About this task
Print everything in the records exactly. Leave the pictures out.

--- START ---

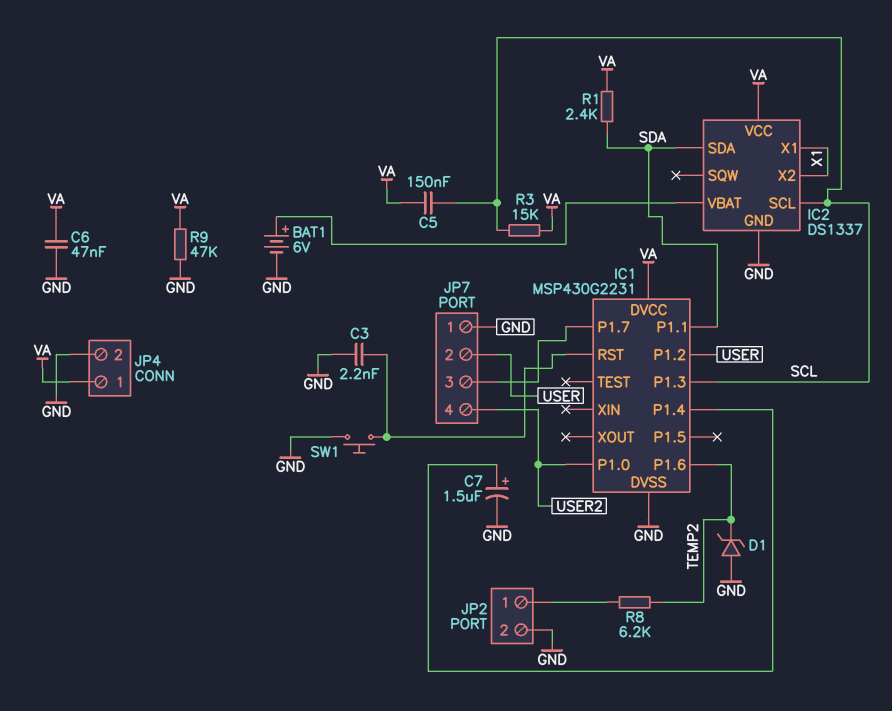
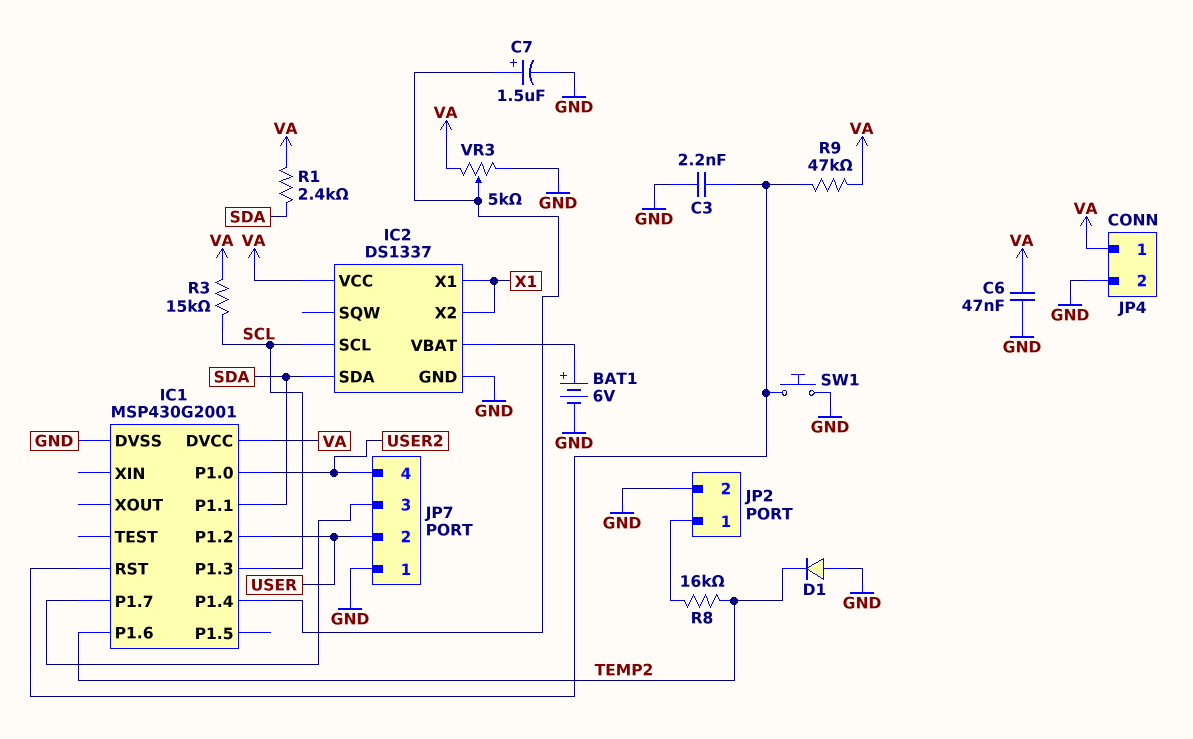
C5: 150nF (SCL, VA) -> none
D1: zener (A GND, K TEMP2) -> diode (A GND, K TEMP2)
IC1: MSP430G2231 -> MSP430G2001
R8: 6.2k (JP2/1, TEMP2) -> 16k (JP2/1, TEMP2)
R9: 47k (GND, VA) -> 47k (IC1/RST, VA)
VR3: none -> 5k (GND, VA, wiper IC1/P1.4)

--- END ---

Written solution
C5: 150nF (SCL, VA) -> none
D1: zener (A GND, K TEMP2) -> diode (A GND, K TEMP2)
IC1: MSP430G2231 -> MSP430G2001
R8: 6.2k (JP2/1, TEMP2) -> 16k (JP2/1, TEMP2)
R9: 47k (GND, VA) -> 47k (IC1/RST, VA)
VR3: none -> 5k (GND, VA, wiper IC1/P1.4)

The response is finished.